Supplied records:
+ + + + +

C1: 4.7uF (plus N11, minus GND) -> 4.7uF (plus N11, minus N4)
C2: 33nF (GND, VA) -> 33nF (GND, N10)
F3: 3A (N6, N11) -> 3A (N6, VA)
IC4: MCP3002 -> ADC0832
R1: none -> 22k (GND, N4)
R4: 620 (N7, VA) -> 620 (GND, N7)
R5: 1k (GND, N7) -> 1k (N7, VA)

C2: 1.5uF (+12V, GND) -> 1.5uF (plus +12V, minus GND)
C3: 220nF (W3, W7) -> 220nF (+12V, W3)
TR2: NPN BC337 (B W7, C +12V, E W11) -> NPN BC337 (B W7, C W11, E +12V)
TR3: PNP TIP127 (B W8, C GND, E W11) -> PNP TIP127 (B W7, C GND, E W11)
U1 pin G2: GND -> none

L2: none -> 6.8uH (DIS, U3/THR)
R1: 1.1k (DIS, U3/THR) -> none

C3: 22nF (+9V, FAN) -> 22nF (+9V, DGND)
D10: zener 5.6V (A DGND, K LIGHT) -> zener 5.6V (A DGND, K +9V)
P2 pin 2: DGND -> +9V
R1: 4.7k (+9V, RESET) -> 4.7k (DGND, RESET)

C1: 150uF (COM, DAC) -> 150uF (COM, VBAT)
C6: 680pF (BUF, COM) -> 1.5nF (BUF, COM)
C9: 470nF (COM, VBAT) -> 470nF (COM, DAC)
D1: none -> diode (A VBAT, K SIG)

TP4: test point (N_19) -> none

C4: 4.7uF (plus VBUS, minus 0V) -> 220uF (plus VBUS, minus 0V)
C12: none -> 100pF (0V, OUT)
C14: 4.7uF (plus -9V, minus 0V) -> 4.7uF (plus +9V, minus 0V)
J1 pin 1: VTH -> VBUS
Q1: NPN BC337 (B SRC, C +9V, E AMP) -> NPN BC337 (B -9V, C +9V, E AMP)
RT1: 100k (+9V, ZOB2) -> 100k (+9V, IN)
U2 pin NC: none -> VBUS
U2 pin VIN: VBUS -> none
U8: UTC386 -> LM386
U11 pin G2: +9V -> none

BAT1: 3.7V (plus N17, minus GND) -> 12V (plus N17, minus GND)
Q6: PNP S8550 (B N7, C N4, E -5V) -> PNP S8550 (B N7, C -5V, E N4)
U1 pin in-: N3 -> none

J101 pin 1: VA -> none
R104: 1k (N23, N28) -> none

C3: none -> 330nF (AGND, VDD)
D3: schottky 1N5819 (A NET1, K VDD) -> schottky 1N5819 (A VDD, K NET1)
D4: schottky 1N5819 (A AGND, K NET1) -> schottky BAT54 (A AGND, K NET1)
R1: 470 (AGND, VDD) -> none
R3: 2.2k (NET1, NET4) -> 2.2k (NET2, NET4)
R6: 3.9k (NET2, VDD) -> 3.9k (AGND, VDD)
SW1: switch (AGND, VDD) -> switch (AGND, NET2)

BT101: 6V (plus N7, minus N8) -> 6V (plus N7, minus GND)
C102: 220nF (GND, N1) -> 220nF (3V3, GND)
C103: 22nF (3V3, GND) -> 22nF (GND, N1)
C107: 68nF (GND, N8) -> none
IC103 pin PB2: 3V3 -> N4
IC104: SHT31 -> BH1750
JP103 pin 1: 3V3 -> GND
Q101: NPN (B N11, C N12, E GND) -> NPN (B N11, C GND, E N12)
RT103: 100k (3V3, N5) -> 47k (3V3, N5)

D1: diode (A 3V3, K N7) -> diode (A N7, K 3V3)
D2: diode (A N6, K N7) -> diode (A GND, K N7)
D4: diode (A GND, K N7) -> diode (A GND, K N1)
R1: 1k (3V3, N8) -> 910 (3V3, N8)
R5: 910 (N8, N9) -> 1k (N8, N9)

+ + + + +

Work to complete: What you return should be the lines from the start of the data through the line with "C3: 220nF (W3, W7) -> 220nF (+12V, W3)", quoted exactly and nothing more.

Completed exercise:
C1: 4.7uF (plus N11, minus GND) -> 4.7uF (plus N11, minus N4)
C2: 33nF (GND, VA) -> 33nF (GND, N10)
F3: 3A (N6, N11) -> 3A (N6, VA)
IC4: MCP3002 -> ADC0832
R1: none -> 22k (GND, N4)
R4: 620 (N7, VA) -> 620 (GND, N7)
R5: 1k (GND, N7) -> 1k (N7, VA)

C2: 1.5uF (+12V, GND) -> 1.5uF (plus +12V, minus GND)
C3: 220nF (W3, W7) -> 220nF (+12V, W3)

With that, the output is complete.